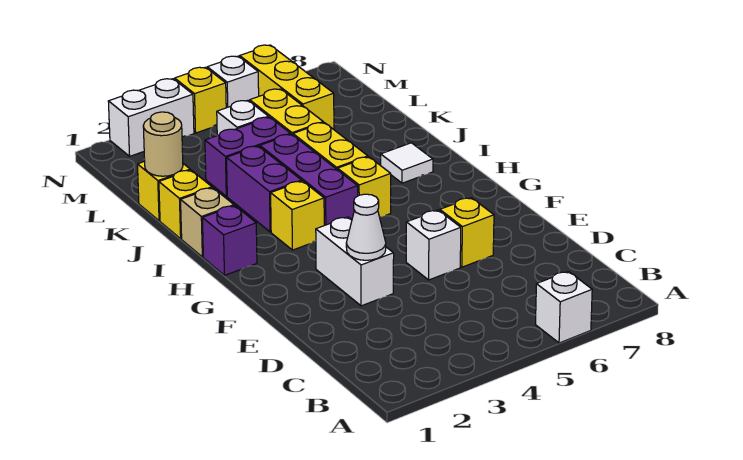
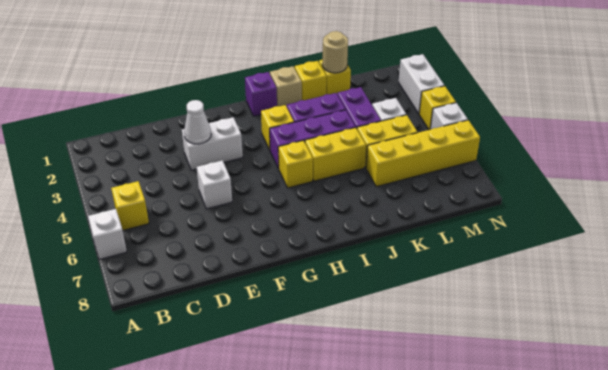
yellow brick E6 level 1 -> yellow brick B5 level 1
white tile I7 level 1 -> none
yellow brick L6:N6 level 1 -> yellow brick K6:N6 level 1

========================================================================

* **EXERCISE REQUIREMENTS**:
Every line containing the string "brick" should be pulled from the listing and copied.

* **TASK RESPONSE**:
yellow brick E6 level 1 -> yellow brick B5 level 1
yellow brick L6:N6 level 1 -> yellow brick K6:N6 level 1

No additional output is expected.